◆ EXERCISE REQUIREMENTS: Copy exactly the lines from the one containing "blue spray bottle: 1 -> 0" through the last line of the records, both included, and nothing more.

#### RECORD EXTRACTS

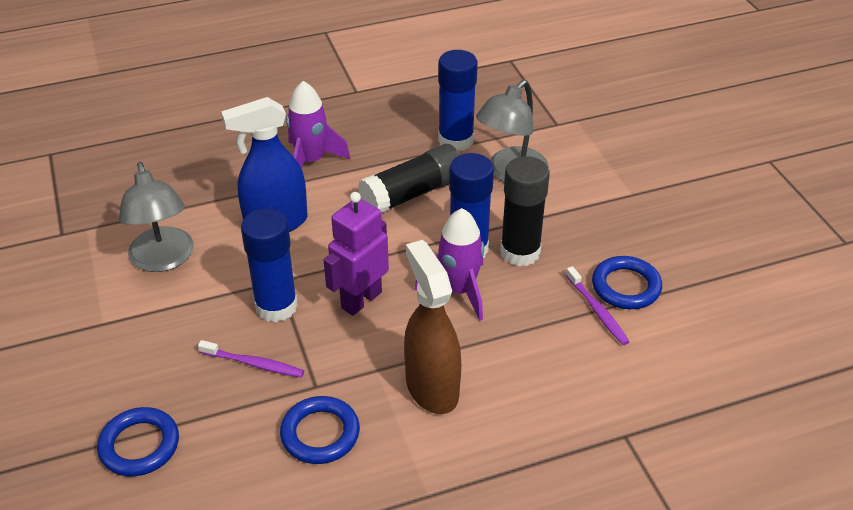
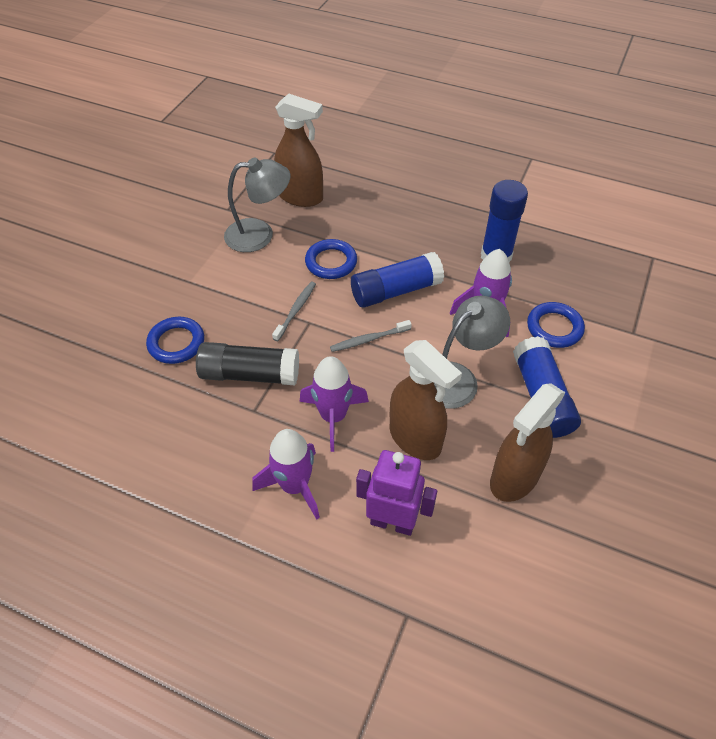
black glue stick: 2 -> 1
blue spray bottle: 1 -> 0
brown spray bottle: 1 -> 3
grey toothbrush: 0 -> 2
purple rocket: 2 -> 3
purple toothbrush: 2 -> 0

########

◆ PROBLEM SOLUTION:
blue spray bottle: 1 -> 0
brown spray bottle: 1 -> 3
grey toothbrush: 0 -> 2
purple rocket: 2 -> 3
purple toothbrush: 2 -> 0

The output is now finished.